* Required action:
Each line from the one containing "orange plate A2:B2" through the last line of the entries below is to be transcribed exactly. Nothing else belongs in the reply.

□ □ □ □ □

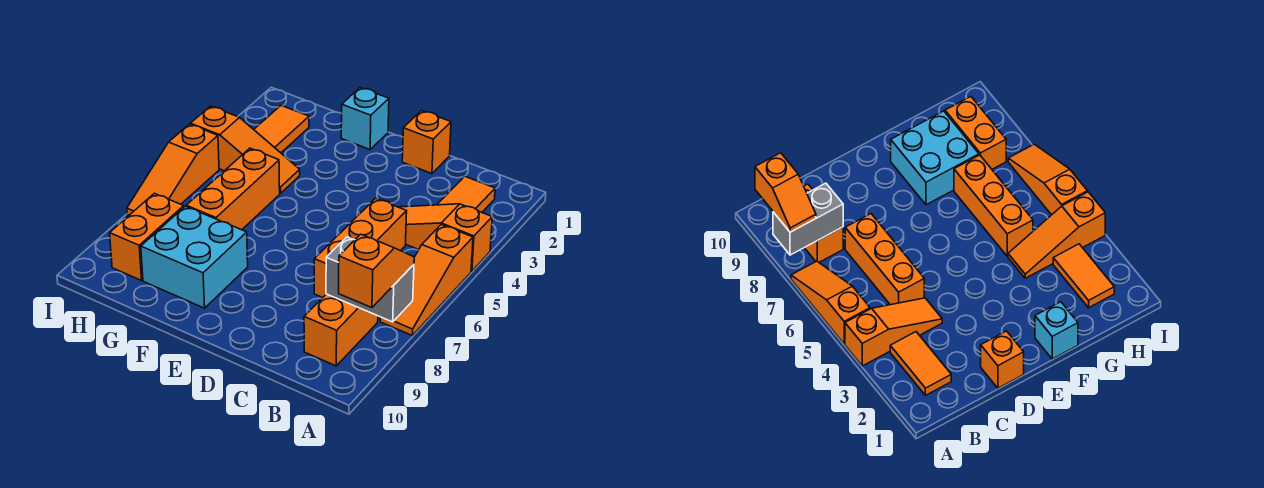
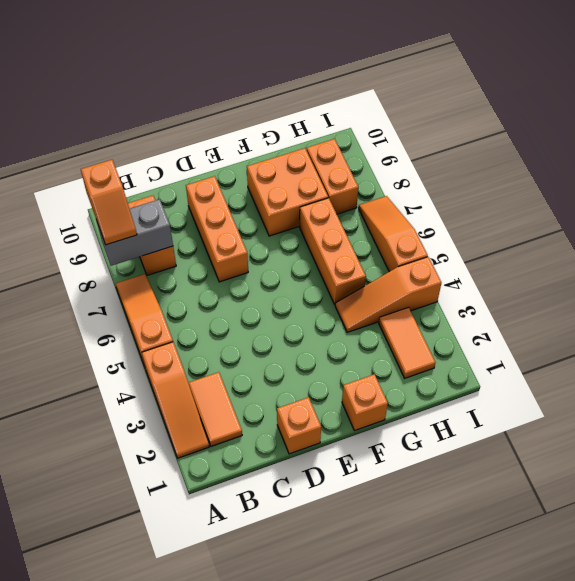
orange slope A4:C4 level 1 top A -> orange slope A2:A4 level 1 top 4
orange brick C5:C7 level 1 -> orange brick D7:D9 level 1
cyan brick F1 level 1 -> orange brick F1 level 1
cyan brick F8:G9 level 1 -> orange brick F8:G9 level 1

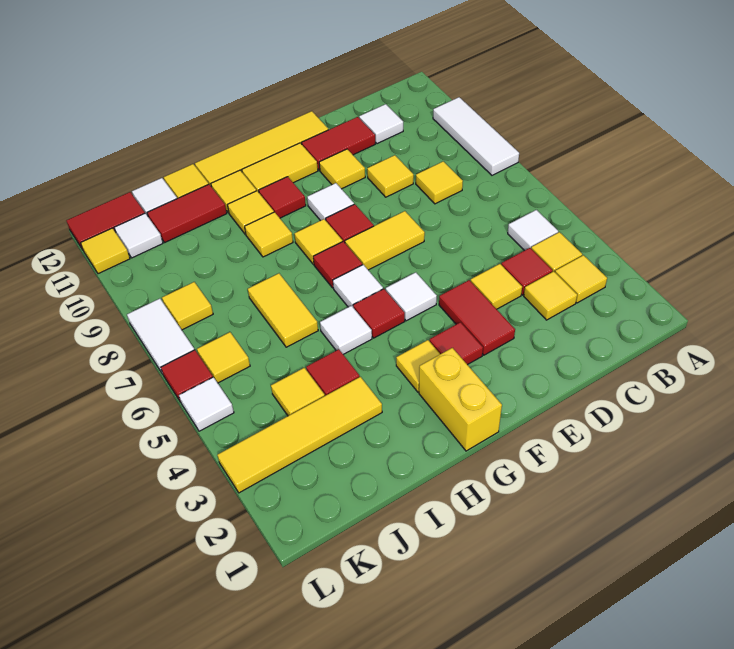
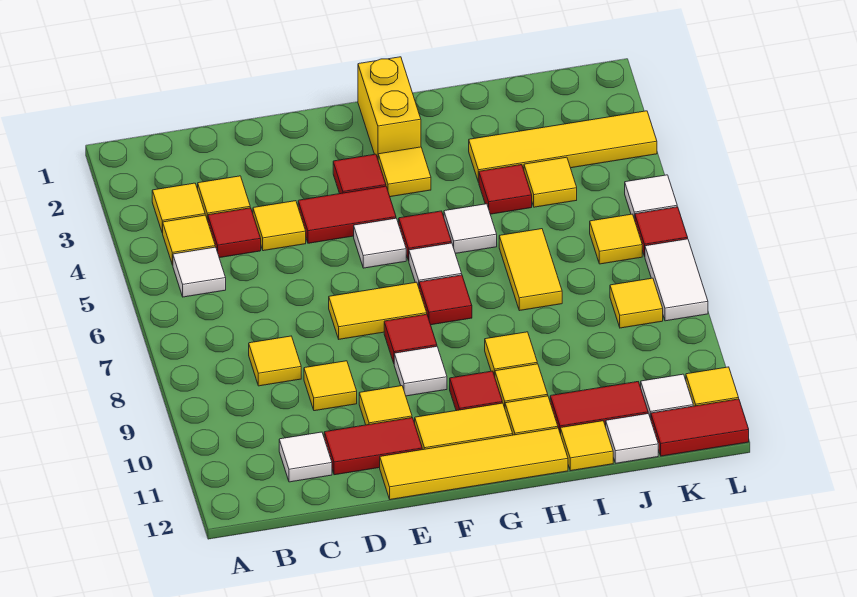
white tile A8:A10 level 1 -> none
red tile E3:E4 level 1 -> red tile E4:F4 level 1
yellow tile G8 level 1 -> none

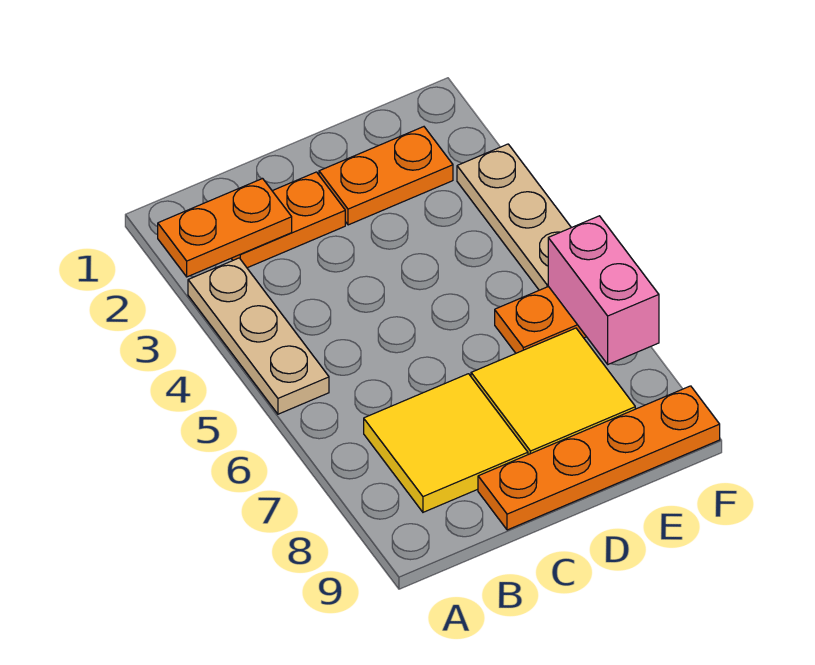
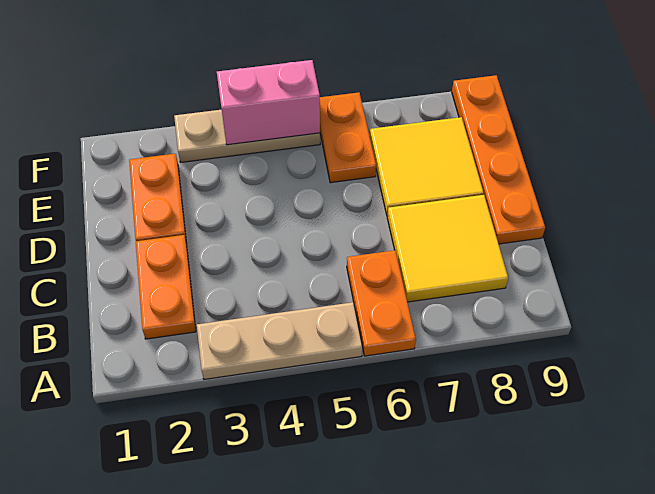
orange plate A2:B2 level 2 -> orange plate A6:B6 level 1
pink brick F6:F7 level 2 -> pink brick F4:F5 level 2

□ □ □ □ □

* Answer to the problem:
orange plate A2:B2 level 2 -> orange plate A6:B6 level 1
pink brick F6:F7 level 2 -> pink brick F4:F5 level 2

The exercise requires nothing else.